Data to process:
- - - -
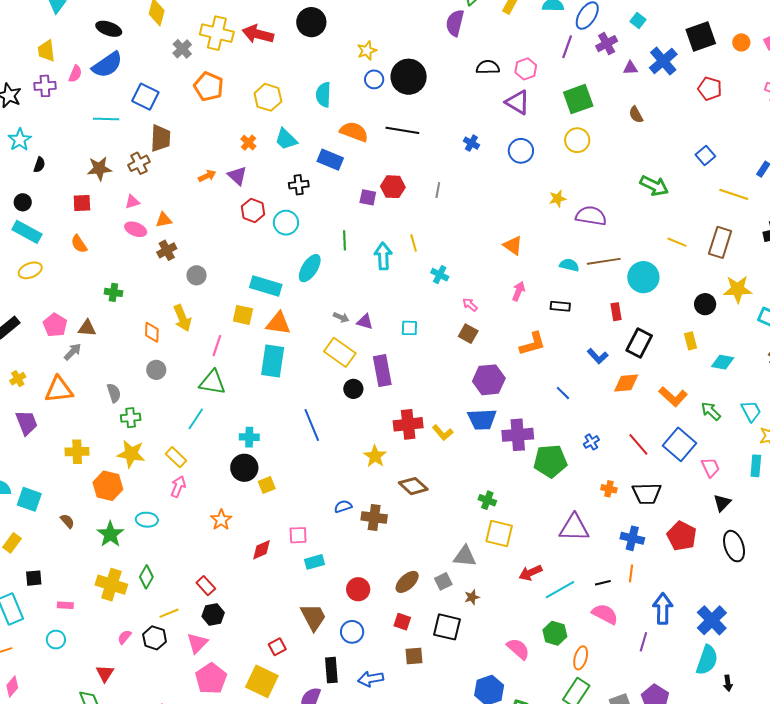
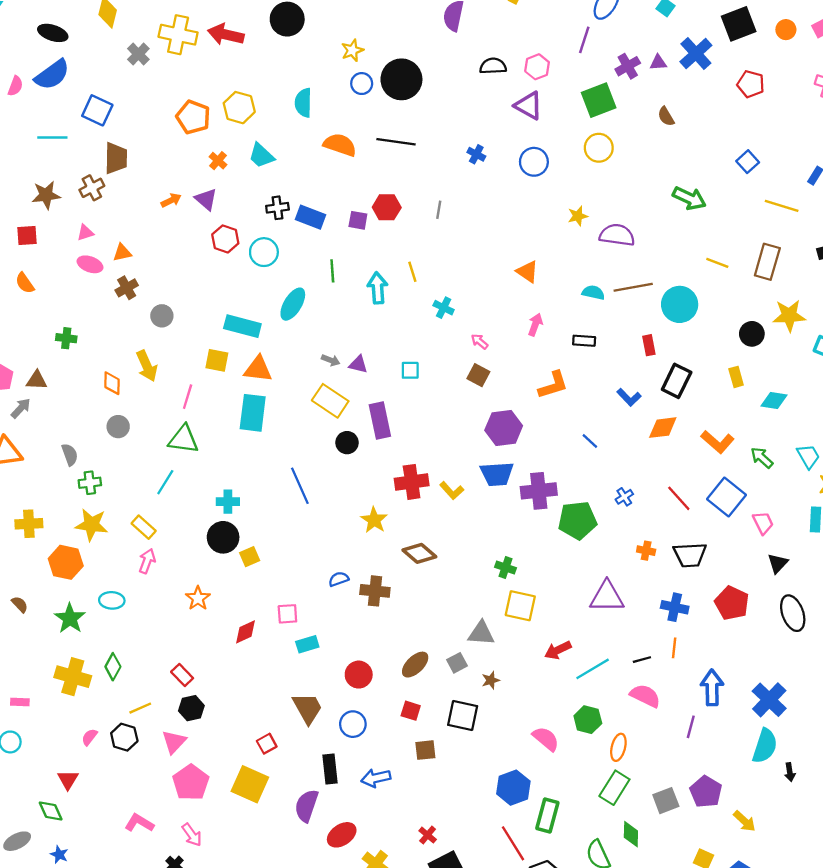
purple cross: (607, 44) -> (628, 66), moved
orange pentagon: (209, 87) -> (193, 117), moved
blue rectangle: (330, 160) -> (311, 217), moved

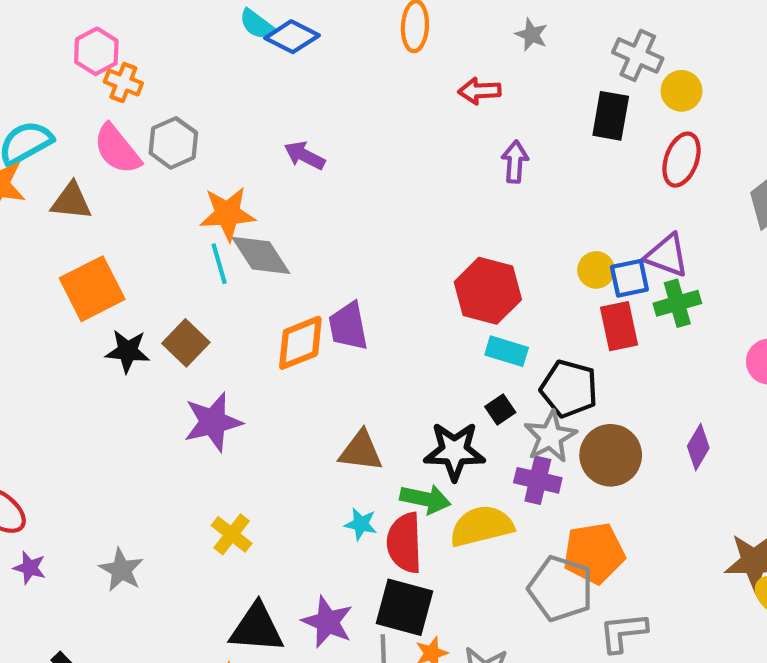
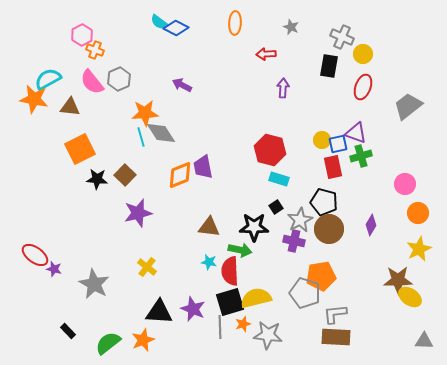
black pentagon: (569, 389) -> (324, 202), moved
yellow semicircle: (482, 526) -> (256, 298), moved
purple star: (30, 568) -> (54, 269), moved
gray star: (121, 570) -> (94, 284), size x1.4
black square: (405, 607) -> (230, 302), turned -32

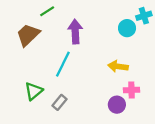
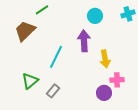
cyan circle: (127, 28) -> (95, 16), moved
purple arrow: (75, 31) -> (84, 41), moved
yellow arrow: (118, 66) -> (105, 59), turned -108

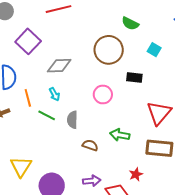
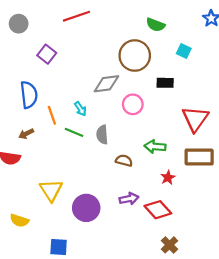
purple square: (28, 41) -> (47, 54), size x0.7
gray diamond: (59, 66) -> (106, 84), moved
red star: (136, 174) -> (168, 177), moved

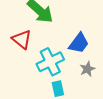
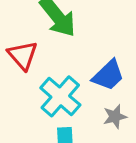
cyan cross: (50, 62) -> (60, 96), turned -32

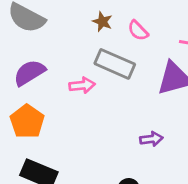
- - - -
Exercise instructions: The count of lines in the records above holding the word "moved" should be reported as a number, with nothing added.

Answer box: 10